**WHAT IS BEING ASKED**
Line by line, output everything from the one that contains "none -> purple brick H5 level 2" through the end of the material below, exactly as written and with no pictures.

** DATA PROVIDED follows **

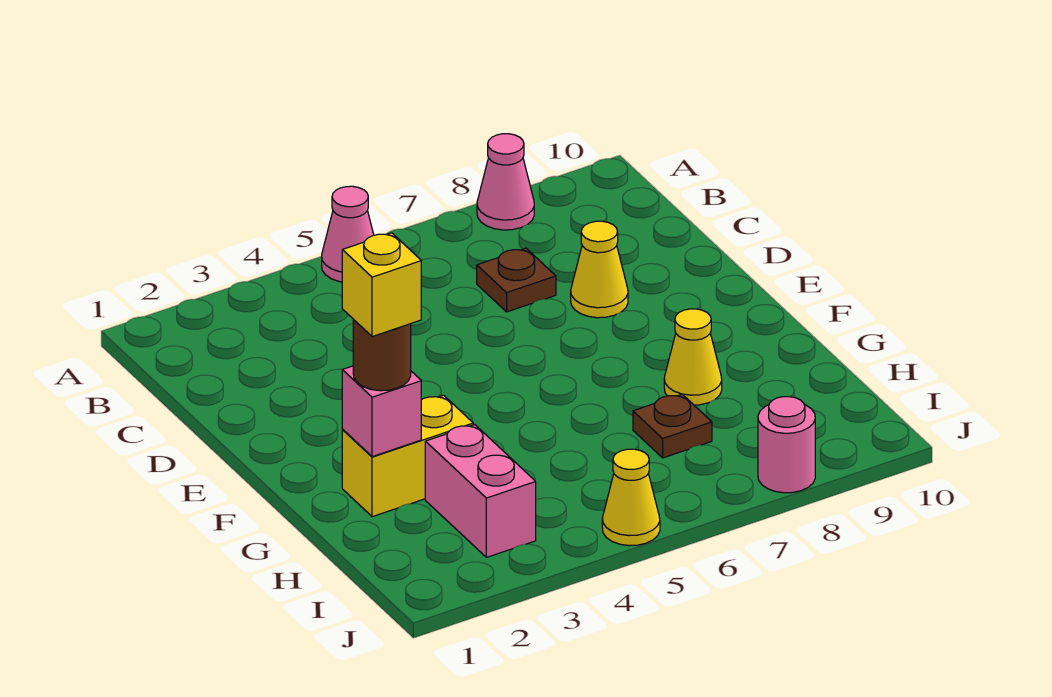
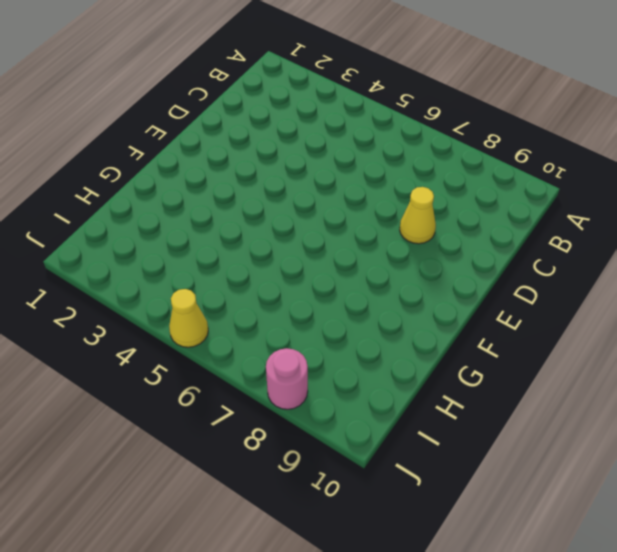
none -> pink cone A5 level 1
none -> pink cone A8 level 1
none -> brown plate C7 level 1

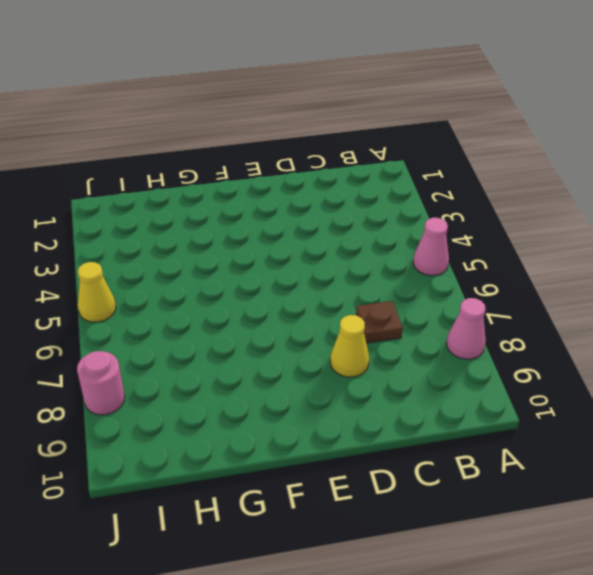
none -> yellow brick G2:G3 level 1
none -> yellow cone G8 level 1
none -> pink brick H3:I3 level 1

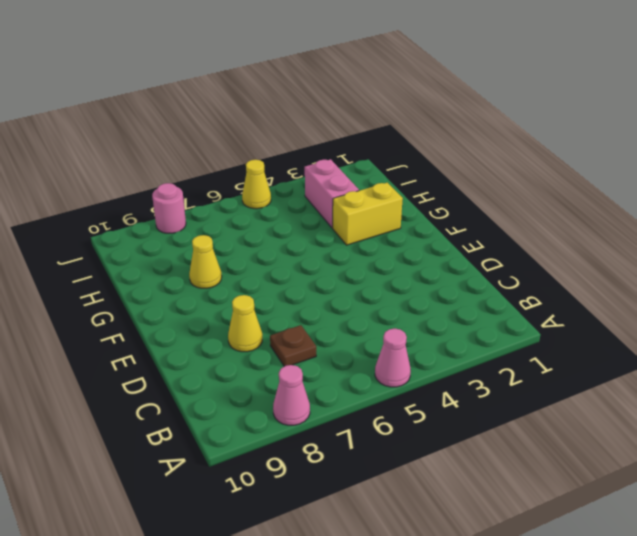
none -> brown plate H7 level 1
none -> pink brick G2 level 2
none -> brown round brick G2 level 3

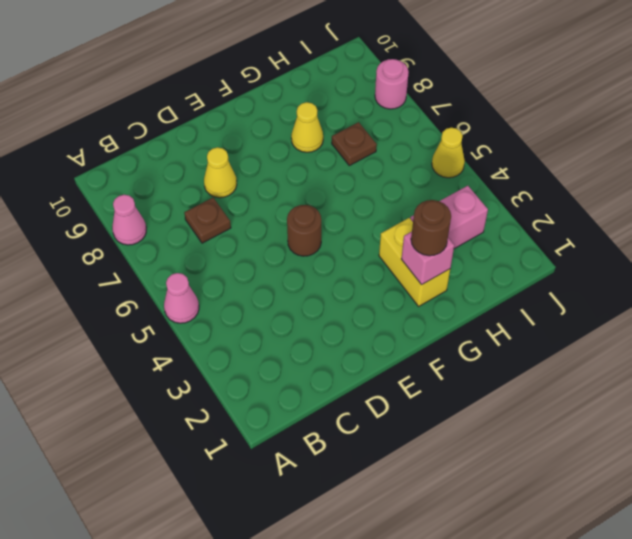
brown round brick E5 level 1 -> none
none -> yellow brick G2 level 4

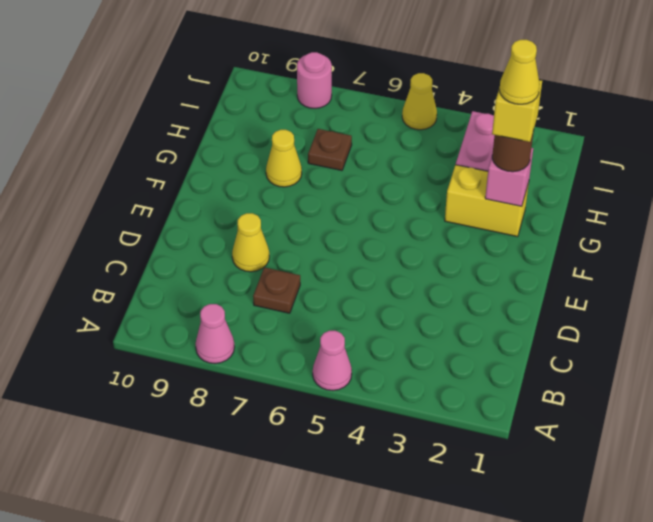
yellow cone G2 level 5 -> none

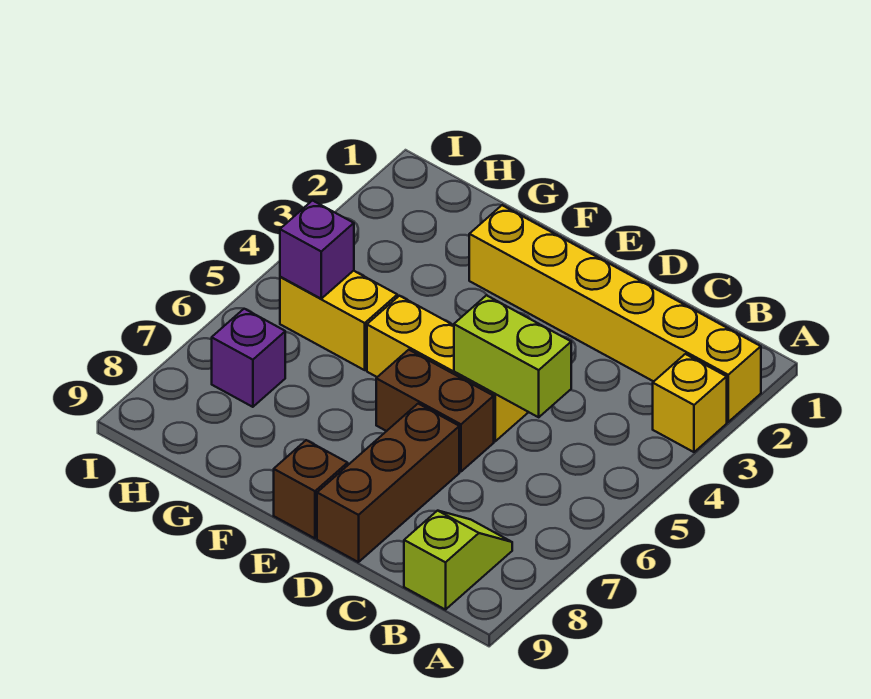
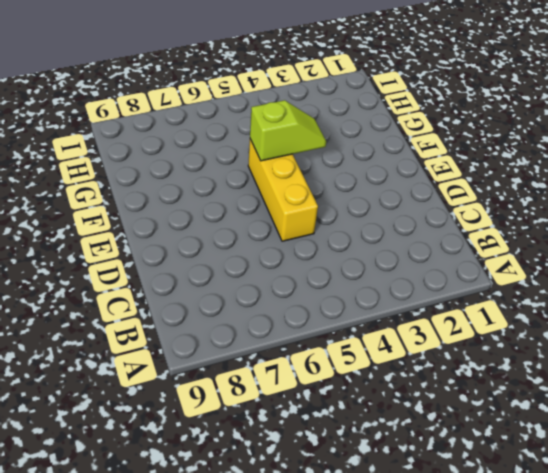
lime slope F4:F5 level 2 top 5 -> lime slope B8:B9 level 1 top 9
none -> yellow brick A2:F2 level 1
none -> yellow brick A3 level 1

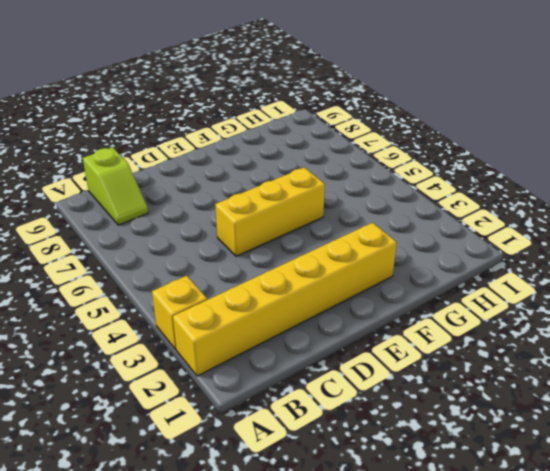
none -> brown brick D6:E6 level 1
none -> brown brick D7:D9 level 1

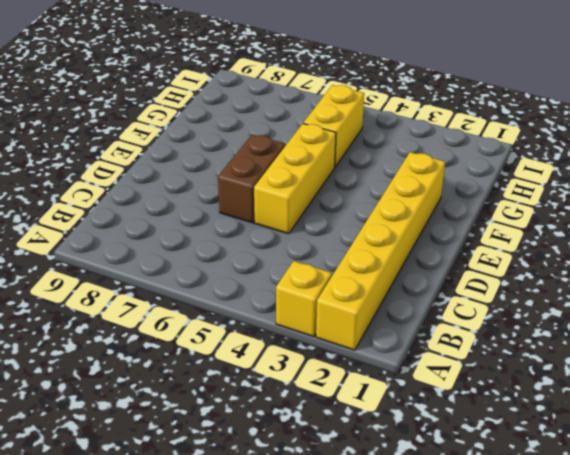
none -> lime slope B8:B9 level 1 top 9
none -> brown brick D7:D9 level 1

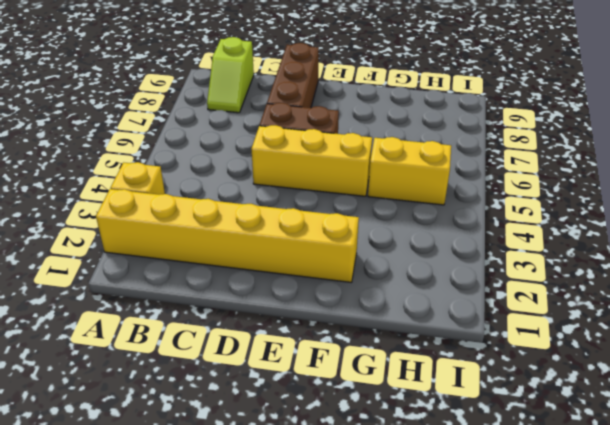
none -> brown brick E9 level 1
none -> purple brick H7 level 1

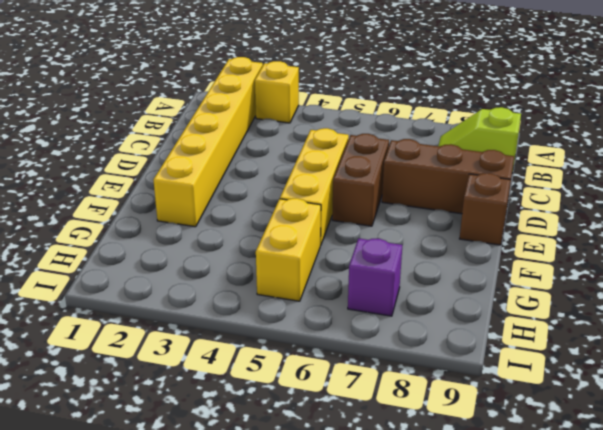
none -> lime brick C5:D5 level 2
none -> purple brick H5 level 2

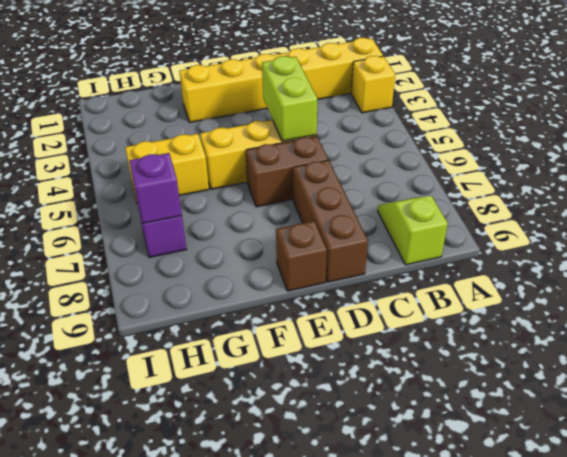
lime brick D4:D5 level 2 -> lime brick C5:D5 level 2
purple brick H7 level 2 -> purple brick H5 level 2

** End of DATA PROVIDED **

**SOLUTION**
none -> purple brick H5 level 2

lime brick D4:D5 level 2 -> lime brick C5:D5 level 2
purple brick H7 level 2 -> purple brick H5 level 2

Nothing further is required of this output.